**Work instructions**
Below are some entries. Copy each line that holds the string "plus".

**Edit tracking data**
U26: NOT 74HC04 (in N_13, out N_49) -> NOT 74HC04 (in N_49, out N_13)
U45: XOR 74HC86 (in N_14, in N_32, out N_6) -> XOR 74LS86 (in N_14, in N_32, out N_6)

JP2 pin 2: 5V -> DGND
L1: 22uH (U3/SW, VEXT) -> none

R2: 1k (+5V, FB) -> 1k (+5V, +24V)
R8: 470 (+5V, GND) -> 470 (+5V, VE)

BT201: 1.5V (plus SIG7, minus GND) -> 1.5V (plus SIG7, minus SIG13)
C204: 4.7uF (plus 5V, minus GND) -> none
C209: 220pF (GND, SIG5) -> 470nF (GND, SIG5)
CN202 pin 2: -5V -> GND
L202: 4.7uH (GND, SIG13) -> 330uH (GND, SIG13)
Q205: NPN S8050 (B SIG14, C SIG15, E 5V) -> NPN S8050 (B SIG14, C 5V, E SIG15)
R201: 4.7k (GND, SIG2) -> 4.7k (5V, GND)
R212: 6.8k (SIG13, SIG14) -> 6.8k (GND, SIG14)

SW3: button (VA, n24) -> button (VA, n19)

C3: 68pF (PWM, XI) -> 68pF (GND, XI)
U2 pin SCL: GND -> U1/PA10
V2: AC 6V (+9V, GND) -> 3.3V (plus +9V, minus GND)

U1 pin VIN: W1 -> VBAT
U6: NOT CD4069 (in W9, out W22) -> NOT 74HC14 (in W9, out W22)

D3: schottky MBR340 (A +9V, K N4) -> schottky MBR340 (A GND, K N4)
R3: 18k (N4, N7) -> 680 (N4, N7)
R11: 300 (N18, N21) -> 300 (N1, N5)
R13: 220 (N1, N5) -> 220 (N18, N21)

**Reply to the task**
BT201: 1.5V (plus SIG7, minus GND) -> 1.5V (plus SIG7, minus SIG13)
C204: 4.7uF (plus 5V, minus GND) -> none
V2: AC 6V (+9V, GND) -> 3.3V (plus +9V, minus GND)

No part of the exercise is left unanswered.